## [TASK PROMPT]
Say how many lines of the entries below include "truck", giving nothing but that number.

## [DATASET RECORDS]
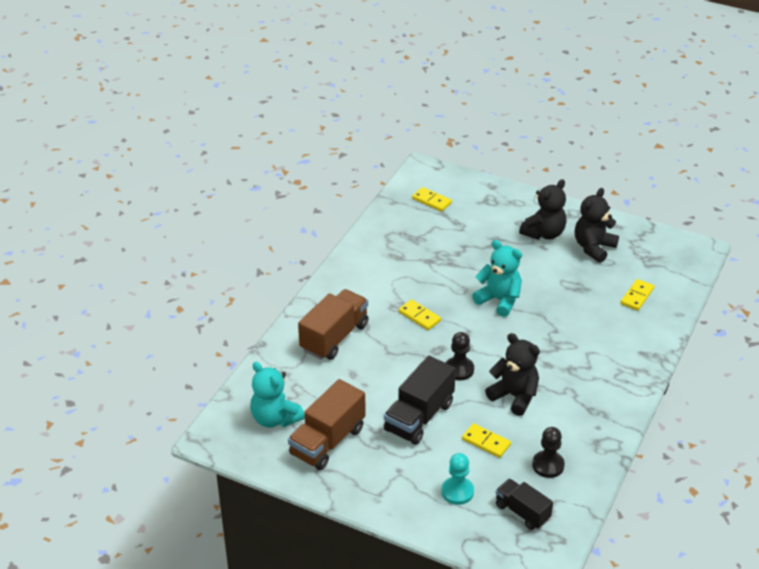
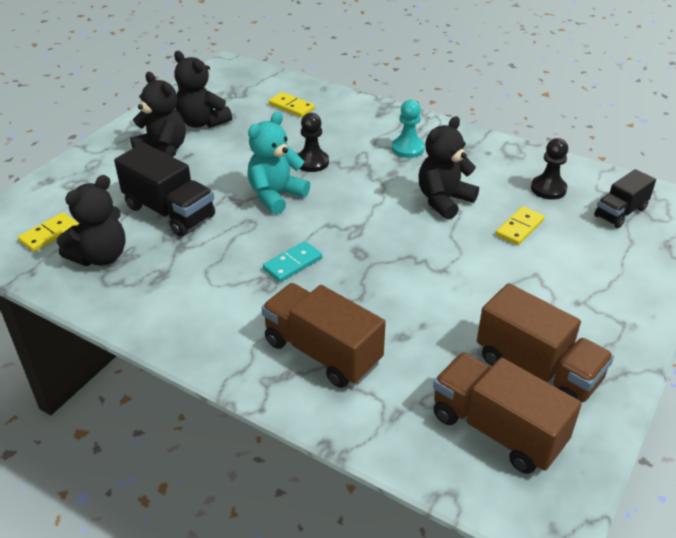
camera: 85 degrees left, 0 degrees up
(275, 418) = (497, 430): turquoise teddy bear -> brown truck
(412, 227) = (100, 256): none -> black teddy bear
(419, 316) = (292, 263): yellow domino -> turquoise domino
(419, 417) = (482, 278): black truck -> black truck (169, 212)
(457, 492) = (602, 256): turquoise pawn -> turquoise pawn (407, 148)
(459, 369) = (397, 238): black pawn -> black pawn (312, 162)

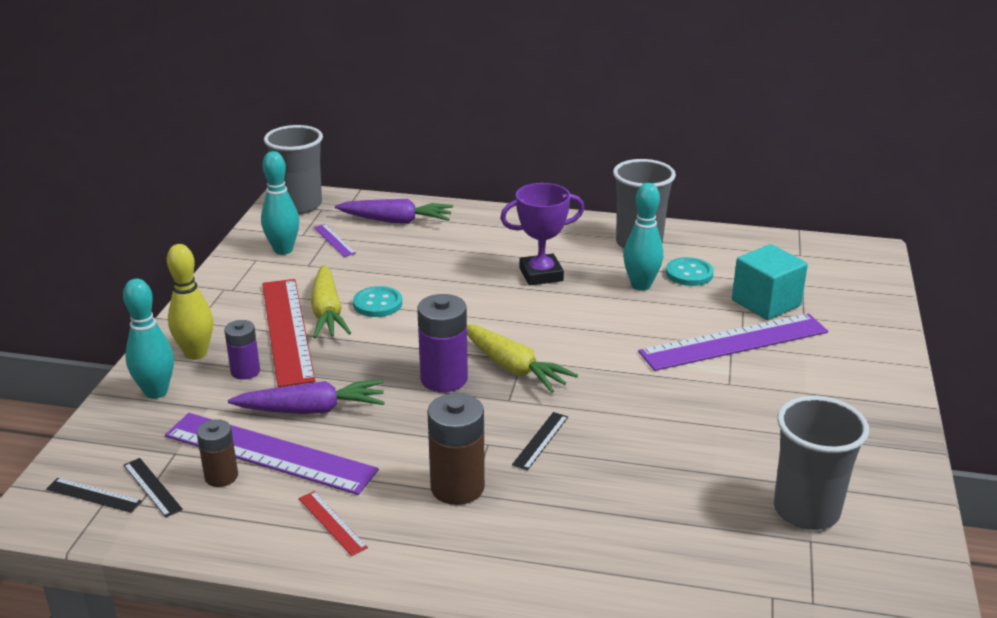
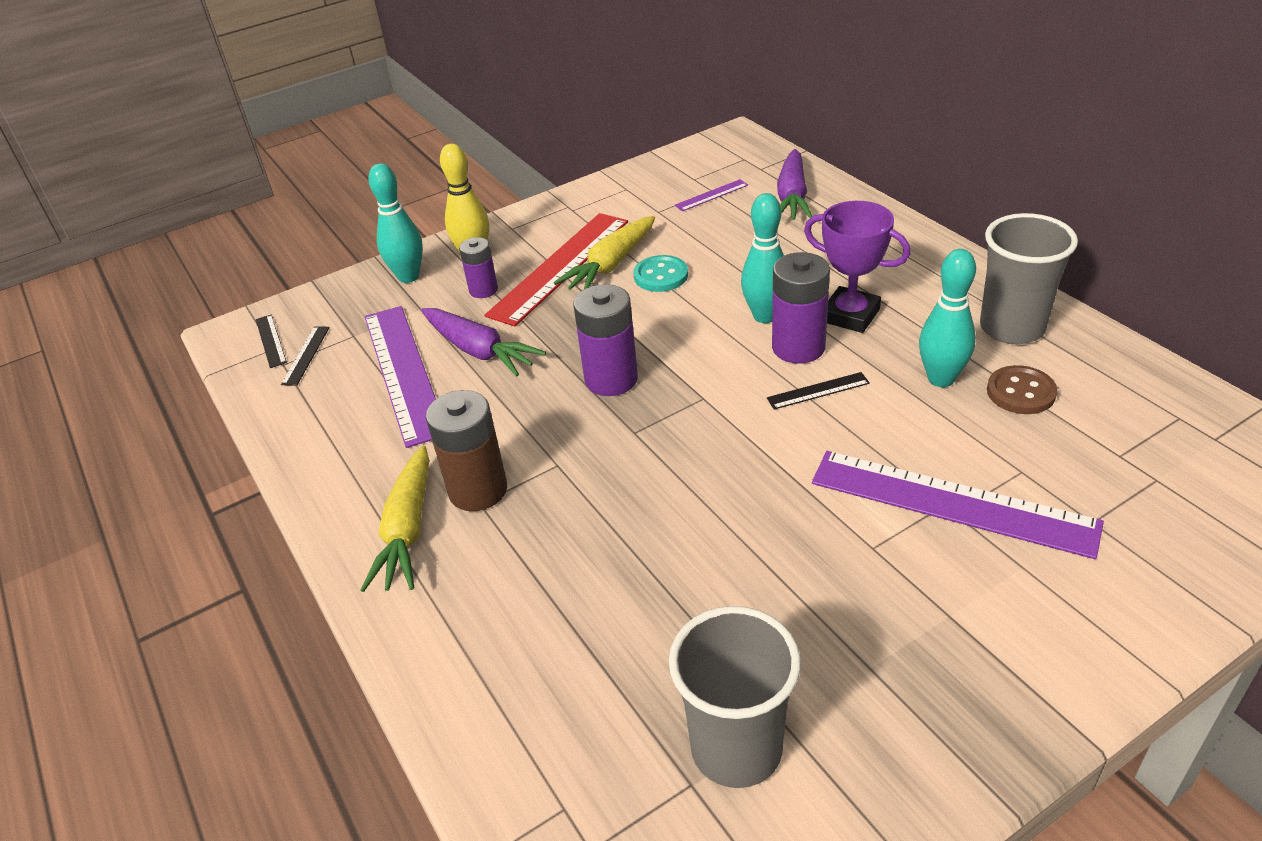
camera: 50 degrees right, 10 degrees up
(221, 476) = (351, 373): brown battery -> none
(283, 250) = (658, 188): turquoise bowling pin -> turquoise bowling pin (765, 316)
(300, 205) = (731, 148): grey cup -> none
(332, 523) = (359, 460): red ruler -> none
(334, 240) = (711, 195): purple ruler -> purple ruler turned 45 degrees clockwise
(396, 221) = (792, 197): purple carrot -> purple carrot turned 45 degrees clockwise
(513, 368) = (683, 402): yellow carrot -> yellow carrot (407, 531)
(537, 305) = (798, 347): none -> purple battery
(540, 440) = (602, 490): black ruler -> black ruler (818, 391)
(689, 274) = (1020, 392): turquoise button -> brown button
(766, 303) = (1067, 477): turquoise cube -> none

## [RESPONSE TO THE TASK]
2